Change detection data:

▽

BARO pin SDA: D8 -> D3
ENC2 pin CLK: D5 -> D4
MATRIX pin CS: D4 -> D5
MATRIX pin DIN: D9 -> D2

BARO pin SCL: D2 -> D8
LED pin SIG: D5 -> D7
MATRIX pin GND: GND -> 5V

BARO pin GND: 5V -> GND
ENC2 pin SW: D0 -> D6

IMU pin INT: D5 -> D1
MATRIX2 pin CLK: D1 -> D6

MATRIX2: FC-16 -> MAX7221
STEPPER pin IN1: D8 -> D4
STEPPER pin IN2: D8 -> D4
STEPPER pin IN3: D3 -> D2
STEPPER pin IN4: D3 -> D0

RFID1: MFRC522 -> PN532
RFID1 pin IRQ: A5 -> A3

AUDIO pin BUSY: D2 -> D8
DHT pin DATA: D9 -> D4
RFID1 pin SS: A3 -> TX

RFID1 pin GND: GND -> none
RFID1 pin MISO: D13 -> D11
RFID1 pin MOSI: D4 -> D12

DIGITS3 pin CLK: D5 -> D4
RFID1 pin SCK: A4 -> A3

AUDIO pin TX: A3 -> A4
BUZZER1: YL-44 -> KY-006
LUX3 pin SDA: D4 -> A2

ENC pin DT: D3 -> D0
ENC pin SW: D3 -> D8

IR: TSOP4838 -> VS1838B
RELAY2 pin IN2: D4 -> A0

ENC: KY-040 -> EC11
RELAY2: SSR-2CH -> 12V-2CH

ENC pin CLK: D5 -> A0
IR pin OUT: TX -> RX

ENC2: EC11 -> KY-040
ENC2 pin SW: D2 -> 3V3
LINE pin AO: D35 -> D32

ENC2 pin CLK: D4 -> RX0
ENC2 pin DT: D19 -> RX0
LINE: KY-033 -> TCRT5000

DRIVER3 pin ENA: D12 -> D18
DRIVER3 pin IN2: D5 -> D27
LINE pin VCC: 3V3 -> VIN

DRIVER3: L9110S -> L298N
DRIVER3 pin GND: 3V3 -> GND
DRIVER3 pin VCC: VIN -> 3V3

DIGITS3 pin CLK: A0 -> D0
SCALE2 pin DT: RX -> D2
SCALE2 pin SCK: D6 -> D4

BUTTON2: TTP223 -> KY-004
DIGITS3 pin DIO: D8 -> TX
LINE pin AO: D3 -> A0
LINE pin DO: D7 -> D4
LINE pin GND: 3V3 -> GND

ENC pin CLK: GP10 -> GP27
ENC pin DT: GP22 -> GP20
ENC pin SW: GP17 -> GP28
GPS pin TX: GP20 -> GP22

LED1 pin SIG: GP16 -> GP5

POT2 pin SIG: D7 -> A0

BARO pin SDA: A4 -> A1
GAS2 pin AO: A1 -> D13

△

Set down exactly the lines of the data above, beginning with the line that has "STEPPER pin IN3: D3 -> D2" and ending with the line that has "RFID1 pin SCK: A4 -> A3", and no others.

STEPPER pin IN3: D3 -> D2
STEPPER pin IN4: D3 -> D0

RFID1: MFRC522 -> PN532
RFID1 pin IRQ: A5 -> A3

AUDIO pin BUSY: D2 -> D8
DHT pin DATA: D9 -> D4
RFID1 pin SS: A3 -> TX

RFID1 pin GND: GND -> none
RFID1 pin MISO: D13 -> D11
RFID1 pin MOSI: D4 -> D12

DIGITS3 pin CLK: D5 -> D4
RFID1 pin SCK: A4 -> A3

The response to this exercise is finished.